-- WORK REQUIRED --
From the entries below, work out how many lines contain the string "diode"; answer with the number alone.

-=-=-

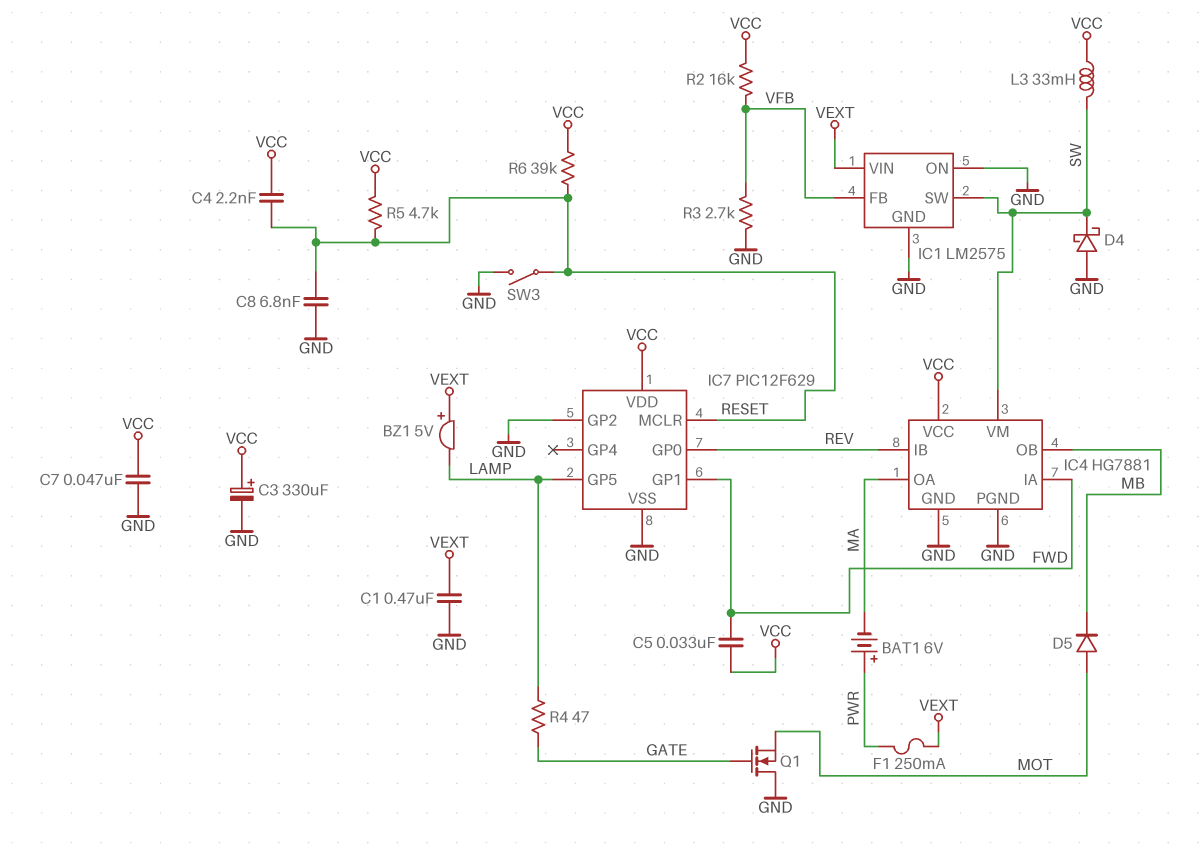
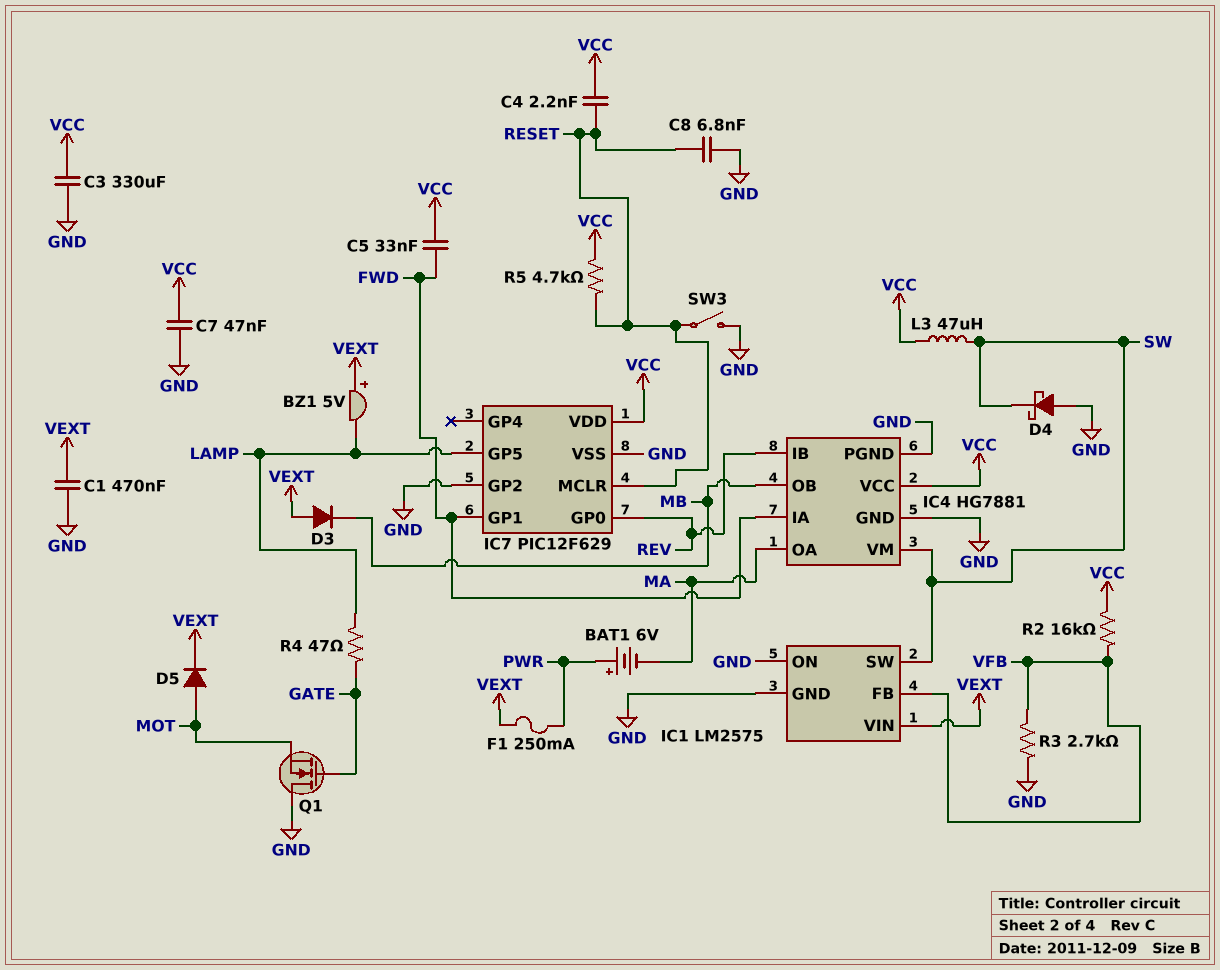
C3: 330uF (plus VCC, minus GND) -> 330uF (GND, VCC)
D3: none -> diode (A VEXT, K MB)
D5: diode (A MOT, K MB) -> diode (A MOT, K VEXT)
L3: 33mH (SW, VCC) -> 47uH (SW, VCC)
R6: 39k (RESET, VCC) -> none

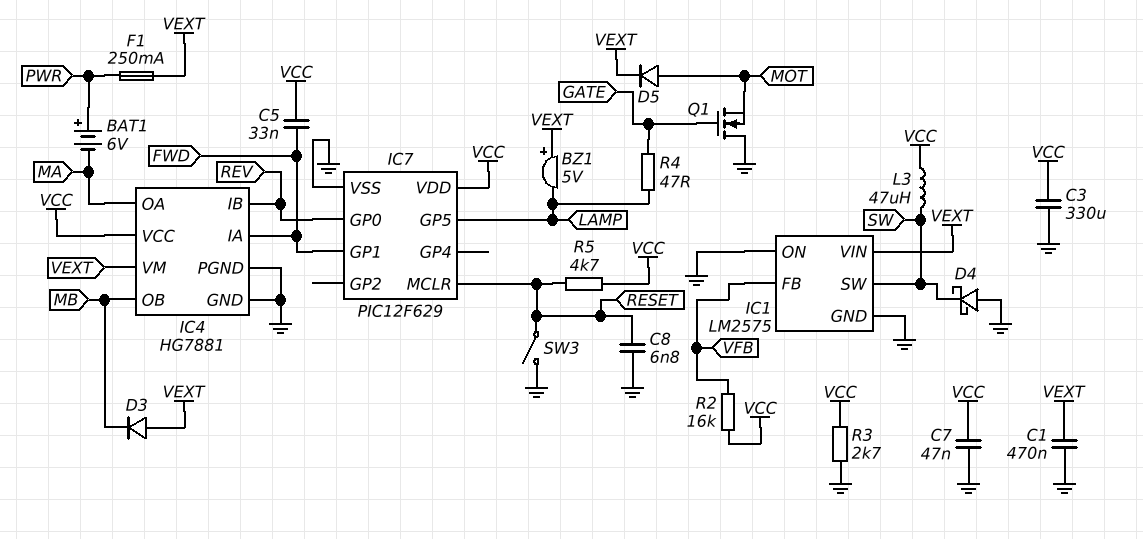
C4: 2.2nF (RESET, VCC) -> none
IC4 pin VM: SW -> VEXT
IC7 pin GP2: GND -> none
R3: 2.7k (GND, VFB) -> 2.7k (GND, VCC)

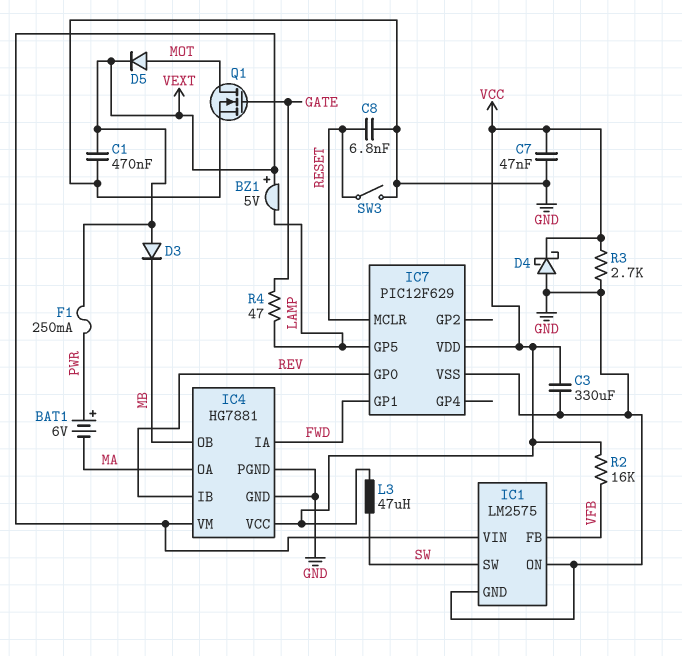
C5: 33nF (FWD, VCC) -> none
D4: schottky (A GND, K SW) -> schottky (A GND, K VCC)
Q1: NMOS (G GATE, D GND, S MOT) -> NMOS (G GATE, D MOT, S GND)
R5: 4.7k (RESET, VCC) -> none

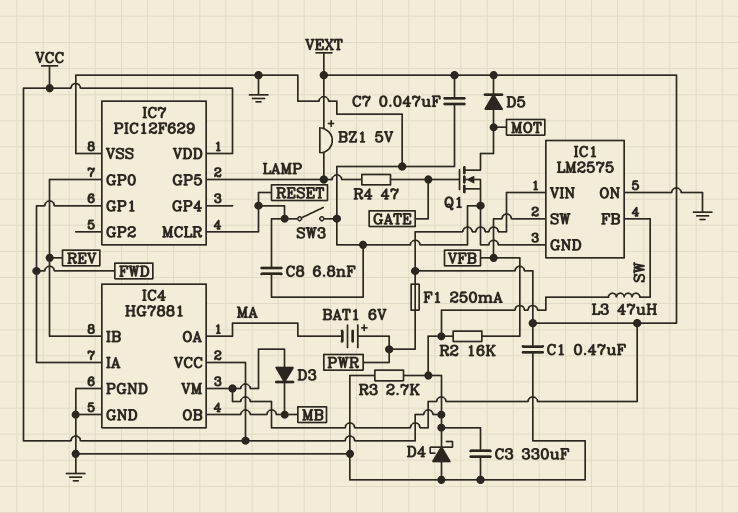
C7: 47nF (GND, VCC) -> 47nF (GND, VEXT)
IC1 pin FB: VFB -> SW
IC1 pin SW: SW -> VFB

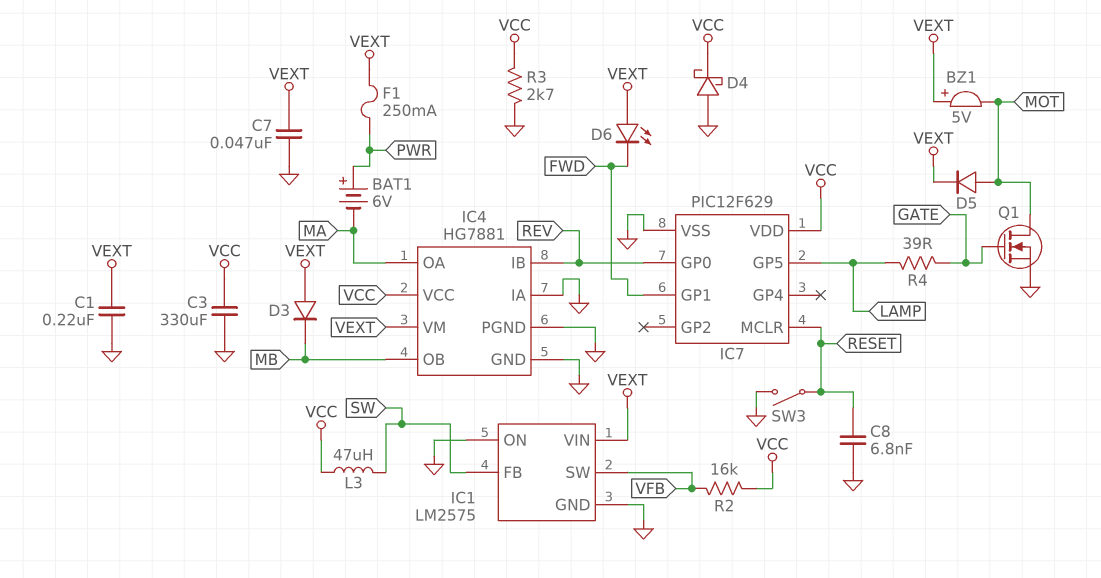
BZ1: buzzer 5V (plus VEXT, minus LAMP) -> buzzer 5V (plus VEXT, minus MOT)
C1: 470nF (GND, VEXT) -> 220nF (GND, VEXT)
D6: none -> LED (A VEXT, K FWD)
IC4 pin IA: FWD -> GND
R4: 47 (GATE, LAMP) -> 39 (GATE, LAMP)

-=-=-

-- RESPONSE BOX --
2